■ Input ■
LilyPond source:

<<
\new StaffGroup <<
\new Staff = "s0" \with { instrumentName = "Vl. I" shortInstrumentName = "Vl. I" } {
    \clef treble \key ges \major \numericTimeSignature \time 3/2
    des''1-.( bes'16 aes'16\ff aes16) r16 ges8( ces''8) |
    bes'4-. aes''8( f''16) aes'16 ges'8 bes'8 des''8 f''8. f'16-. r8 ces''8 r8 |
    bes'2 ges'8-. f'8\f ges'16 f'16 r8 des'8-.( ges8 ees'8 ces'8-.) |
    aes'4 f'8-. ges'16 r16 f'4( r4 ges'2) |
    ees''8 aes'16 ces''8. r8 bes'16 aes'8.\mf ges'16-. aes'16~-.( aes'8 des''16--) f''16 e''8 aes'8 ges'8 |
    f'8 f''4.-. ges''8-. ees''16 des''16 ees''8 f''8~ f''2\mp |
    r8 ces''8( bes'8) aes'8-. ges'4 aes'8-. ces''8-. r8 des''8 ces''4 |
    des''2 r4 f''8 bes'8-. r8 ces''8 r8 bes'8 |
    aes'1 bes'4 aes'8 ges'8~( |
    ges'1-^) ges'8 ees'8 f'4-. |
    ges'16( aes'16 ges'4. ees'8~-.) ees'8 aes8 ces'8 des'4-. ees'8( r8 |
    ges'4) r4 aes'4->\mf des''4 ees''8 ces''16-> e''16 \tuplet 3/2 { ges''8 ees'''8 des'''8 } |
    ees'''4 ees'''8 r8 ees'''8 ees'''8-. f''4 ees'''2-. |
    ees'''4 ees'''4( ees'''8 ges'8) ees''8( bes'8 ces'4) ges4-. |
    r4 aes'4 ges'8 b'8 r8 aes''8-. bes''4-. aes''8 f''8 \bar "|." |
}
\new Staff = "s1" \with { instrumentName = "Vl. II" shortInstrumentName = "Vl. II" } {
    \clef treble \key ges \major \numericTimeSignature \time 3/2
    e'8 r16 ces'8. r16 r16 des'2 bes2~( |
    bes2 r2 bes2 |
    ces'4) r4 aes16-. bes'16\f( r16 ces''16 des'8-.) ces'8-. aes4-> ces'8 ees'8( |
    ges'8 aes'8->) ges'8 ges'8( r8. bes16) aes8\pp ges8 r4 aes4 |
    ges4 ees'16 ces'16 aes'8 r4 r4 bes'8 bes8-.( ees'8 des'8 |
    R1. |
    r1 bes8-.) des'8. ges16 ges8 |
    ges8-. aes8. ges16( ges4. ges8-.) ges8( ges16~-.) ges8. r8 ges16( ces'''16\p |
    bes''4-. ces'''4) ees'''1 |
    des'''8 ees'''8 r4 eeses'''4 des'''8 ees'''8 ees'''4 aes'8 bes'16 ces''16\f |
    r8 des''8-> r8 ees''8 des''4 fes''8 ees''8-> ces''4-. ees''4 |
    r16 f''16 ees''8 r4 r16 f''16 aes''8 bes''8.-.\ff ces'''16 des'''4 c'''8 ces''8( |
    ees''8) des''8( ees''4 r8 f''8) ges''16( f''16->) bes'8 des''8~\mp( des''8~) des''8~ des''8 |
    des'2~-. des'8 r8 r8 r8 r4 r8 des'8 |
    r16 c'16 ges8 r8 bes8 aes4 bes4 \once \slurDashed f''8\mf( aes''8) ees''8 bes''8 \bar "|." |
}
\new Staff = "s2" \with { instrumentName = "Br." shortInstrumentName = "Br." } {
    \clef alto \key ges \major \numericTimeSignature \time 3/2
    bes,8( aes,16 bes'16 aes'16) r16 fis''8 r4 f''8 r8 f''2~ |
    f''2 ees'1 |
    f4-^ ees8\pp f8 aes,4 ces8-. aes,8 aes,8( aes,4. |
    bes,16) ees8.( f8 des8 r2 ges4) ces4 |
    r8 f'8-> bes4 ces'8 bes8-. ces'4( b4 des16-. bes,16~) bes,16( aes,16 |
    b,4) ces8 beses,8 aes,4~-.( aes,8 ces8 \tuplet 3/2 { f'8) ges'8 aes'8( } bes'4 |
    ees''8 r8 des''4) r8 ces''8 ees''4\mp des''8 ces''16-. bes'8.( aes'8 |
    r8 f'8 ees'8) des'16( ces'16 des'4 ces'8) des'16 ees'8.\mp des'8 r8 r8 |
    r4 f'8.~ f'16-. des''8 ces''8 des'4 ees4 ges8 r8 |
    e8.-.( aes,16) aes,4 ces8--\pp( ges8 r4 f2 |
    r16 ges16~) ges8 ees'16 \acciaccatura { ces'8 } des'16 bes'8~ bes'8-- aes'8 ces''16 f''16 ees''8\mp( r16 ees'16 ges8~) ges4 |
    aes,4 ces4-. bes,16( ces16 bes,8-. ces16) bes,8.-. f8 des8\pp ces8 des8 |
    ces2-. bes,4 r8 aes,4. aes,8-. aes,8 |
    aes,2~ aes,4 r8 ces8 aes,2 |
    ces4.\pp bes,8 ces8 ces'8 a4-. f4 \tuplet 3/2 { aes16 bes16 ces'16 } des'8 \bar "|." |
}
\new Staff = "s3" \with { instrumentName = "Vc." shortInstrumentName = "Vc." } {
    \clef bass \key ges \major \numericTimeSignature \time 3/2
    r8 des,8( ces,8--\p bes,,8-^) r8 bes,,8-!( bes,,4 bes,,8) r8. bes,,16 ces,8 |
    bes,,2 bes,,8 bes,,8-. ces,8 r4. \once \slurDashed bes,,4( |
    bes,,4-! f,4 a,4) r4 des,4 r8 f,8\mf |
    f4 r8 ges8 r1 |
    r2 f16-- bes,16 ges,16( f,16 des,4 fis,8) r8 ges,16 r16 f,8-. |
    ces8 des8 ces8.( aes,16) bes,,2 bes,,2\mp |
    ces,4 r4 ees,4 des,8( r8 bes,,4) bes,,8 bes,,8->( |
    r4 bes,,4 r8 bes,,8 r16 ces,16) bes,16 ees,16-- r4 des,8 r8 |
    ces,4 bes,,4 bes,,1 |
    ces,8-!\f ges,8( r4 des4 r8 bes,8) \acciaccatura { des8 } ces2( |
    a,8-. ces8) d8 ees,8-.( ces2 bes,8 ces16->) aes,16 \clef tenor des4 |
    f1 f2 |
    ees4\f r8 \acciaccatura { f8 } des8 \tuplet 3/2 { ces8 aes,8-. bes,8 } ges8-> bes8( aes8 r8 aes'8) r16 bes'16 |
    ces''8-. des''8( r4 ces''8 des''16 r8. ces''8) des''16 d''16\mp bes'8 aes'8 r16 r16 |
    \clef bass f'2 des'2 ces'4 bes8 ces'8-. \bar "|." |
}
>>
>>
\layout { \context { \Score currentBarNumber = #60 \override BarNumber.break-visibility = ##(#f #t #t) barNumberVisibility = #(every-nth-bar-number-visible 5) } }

■ Work instructions ■
Identify every line above that contains the string "slurDashed", matching case exactly, and copy each of those lines.

■ Answer to this task ■
    r16 c'16 ges8 r8 bes8 aes4 bes4 \once \slurDashed f''8\mf( aes''8) ees''8 bes''8 \bar "|." |
    bes,,2 bes,,8 bes,,8-. ces,8 r4. \once \slurDashed bes,,4( |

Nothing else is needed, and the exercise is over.